§ **Task details**
Print the first line of the records below and every line after it, up to and including the line with "The size of the Flasche/türkis". Print nothing else.

§ **Source data**

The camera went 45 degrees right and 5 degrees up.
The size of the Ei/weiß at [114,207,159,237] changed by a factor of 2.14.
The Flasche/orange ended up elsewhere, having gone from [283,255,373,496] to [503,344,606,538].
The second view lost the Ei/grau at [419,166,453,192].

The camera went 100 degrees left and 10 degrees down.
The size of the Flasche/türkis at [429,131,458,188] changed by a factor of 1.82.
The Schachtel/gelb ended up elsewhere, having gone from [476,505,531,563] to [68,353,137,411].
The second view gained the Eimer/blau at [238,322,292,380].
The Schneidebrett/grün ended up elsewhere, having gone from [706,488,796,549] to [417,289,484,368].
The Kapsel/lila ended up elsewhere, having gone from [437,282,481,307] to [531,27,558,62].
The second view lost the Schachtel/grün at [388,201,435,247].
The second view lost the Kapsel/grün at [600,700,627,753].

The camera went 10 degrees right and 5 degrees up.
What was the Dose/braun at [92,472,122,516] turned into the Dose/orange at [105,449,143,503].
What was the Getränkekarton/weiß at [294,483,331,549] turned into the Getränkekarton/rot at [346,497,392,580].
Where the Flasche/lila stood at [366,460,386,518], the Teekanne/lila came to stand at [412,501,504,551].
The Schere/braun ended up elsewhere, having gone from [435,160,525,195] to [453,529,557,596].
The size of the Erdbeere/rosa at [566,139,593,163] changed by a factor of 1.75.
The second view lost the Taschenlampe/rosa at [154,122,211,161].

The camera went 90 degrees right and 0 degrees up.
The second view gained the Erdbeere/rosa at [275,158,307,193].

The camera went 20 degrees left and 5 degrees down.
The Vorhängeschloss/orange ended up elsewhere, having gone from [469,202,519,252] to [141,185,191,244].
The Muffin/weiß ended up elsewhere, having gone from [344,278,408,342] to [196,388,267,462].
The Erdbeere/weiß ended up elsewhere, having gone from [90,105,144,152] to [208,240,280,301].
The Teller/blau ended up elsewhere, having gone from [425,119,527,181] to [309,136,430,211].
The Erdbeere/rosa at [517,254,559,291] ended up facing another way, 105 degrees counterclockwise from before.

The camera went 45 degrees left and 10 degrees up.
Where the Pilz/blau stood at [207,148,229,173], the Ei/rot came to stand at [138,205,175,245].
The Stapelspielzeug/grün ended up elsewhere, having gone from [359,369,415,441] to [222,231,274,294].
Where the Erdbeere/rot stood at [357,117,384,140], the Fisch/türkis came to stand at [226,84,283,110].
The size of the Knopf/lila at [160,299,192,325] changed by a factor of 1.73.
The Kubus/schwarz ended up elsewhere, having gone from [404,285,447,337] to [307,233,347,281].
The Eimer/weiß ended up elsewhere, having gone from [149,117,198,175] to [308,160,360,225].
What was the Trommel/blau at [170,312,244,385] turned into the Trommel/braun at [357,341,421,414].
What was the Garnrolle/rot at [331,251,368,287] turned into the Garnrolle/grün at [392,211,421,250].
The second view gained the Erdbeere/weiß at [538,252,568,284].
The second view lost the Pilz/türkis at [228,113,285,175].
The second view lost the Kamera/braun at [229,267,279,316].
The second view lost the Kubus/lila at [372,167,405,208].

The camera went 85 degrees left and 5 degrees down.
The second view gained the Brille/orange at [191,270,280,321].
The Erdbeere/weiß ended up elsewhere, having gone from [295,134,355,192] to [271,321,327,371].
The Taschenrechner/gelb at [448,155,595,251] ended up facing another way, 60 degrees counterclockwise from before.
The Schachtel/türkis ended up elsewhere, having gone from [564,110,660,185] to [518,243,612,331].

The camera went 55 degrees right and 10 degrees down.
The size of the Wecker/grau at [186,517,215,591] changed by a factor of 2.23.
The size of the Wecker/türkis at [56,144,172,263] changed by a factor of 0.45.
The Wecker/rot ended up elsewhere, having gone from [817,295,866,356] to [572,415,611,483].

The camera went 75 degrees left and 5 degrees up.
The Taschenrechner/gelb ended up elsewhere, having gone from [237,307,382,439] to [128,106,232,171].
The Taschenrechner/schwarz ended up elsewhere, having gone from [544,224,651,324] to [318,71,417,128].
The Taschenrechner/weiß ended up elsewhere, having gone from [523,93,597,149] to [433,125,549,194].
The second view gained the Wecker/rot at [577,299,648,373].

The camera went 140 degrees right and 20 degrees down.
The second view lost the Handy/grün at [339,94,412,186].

§ **The answer**
The camera went 45 degrees right and 5 degrees up.
The size of the Ei/weiß at [114,207,159,237] changed by a factor of 2.14.
The Flasche/orange ended up elsewhere, having gone from [283,255,373,496] to [503,344,606,538].
The second view lost the Ei/grau at [419,166,453,192].

The camera went 100 degrees left and 10 degrees down.
The size of the Flasche/türkis at [429,131,458,188] changed by a factor of 1.82.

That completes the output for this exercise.